Where a line of the following data contains the string "button", include it in the tally. Report the total alone.

(Scene images with change listings):
—————

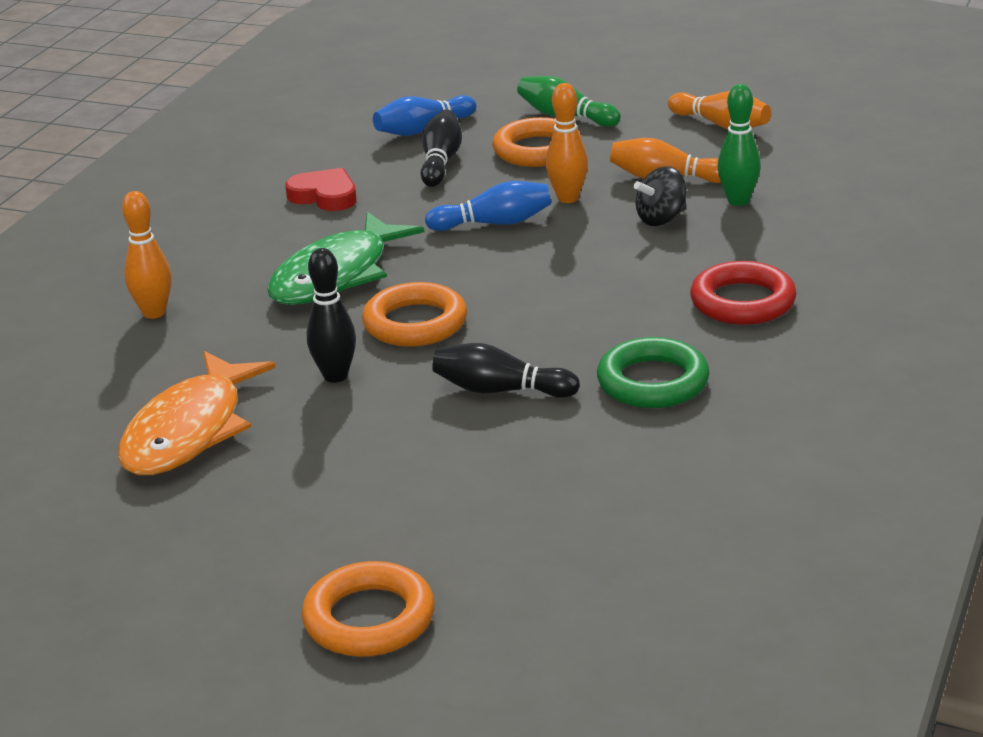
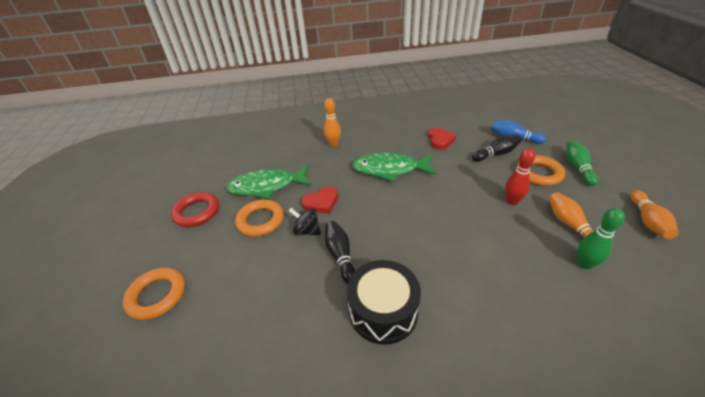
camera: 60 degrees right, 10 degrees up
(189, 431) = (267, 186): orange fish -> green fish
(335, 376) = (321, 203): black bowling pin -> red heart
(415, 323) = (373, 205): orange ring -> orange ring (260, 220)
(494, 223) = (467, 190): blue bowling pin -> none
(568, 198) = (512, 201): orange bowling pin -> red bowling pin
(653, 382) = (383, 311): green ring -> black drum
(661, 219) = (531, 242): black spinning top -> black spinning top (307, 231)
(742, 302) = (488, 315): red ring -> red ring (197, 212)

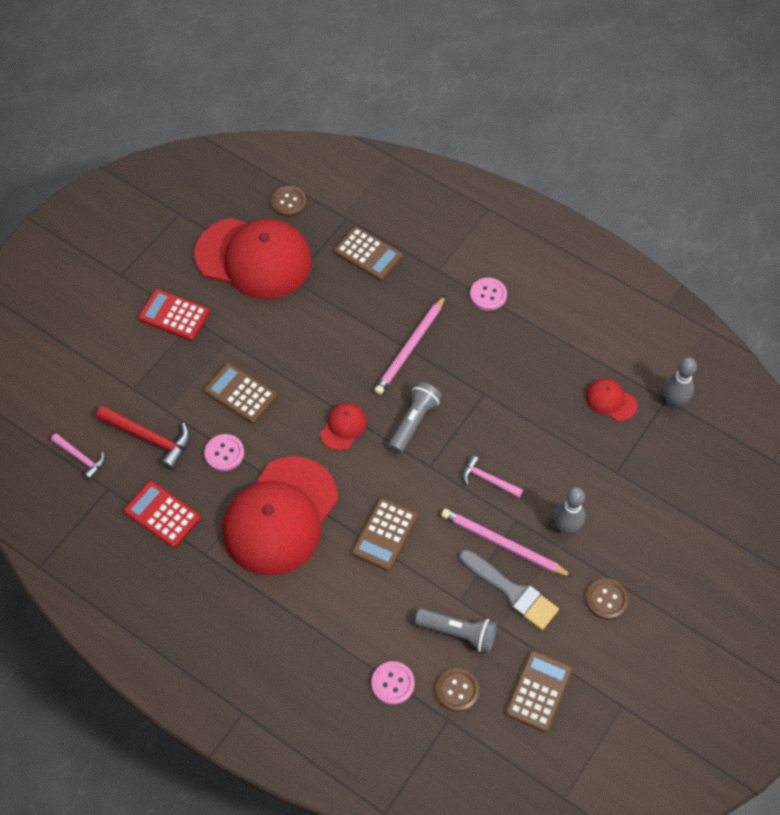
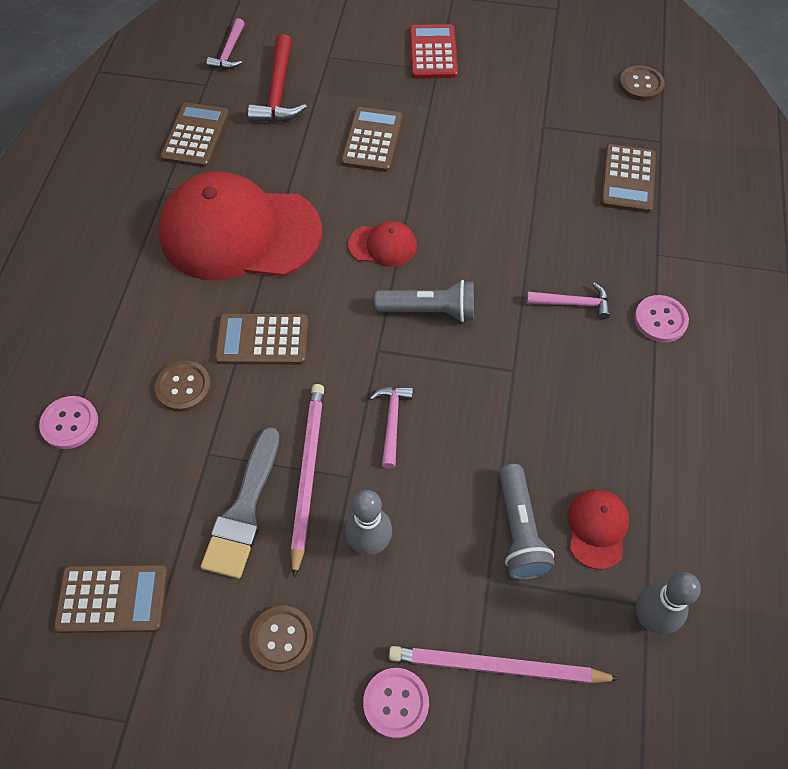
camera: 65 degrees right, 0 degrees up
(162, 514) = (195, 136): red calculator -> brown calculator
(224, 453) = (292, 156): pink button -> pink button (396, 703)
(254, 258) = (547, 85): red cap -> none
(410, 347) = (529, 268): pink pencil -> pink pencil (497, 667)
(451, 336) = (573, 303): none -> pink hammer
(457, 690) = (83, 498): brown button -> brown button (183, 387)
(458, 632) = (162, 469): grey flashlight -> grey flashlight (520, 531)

—————

(Answer to this task): 2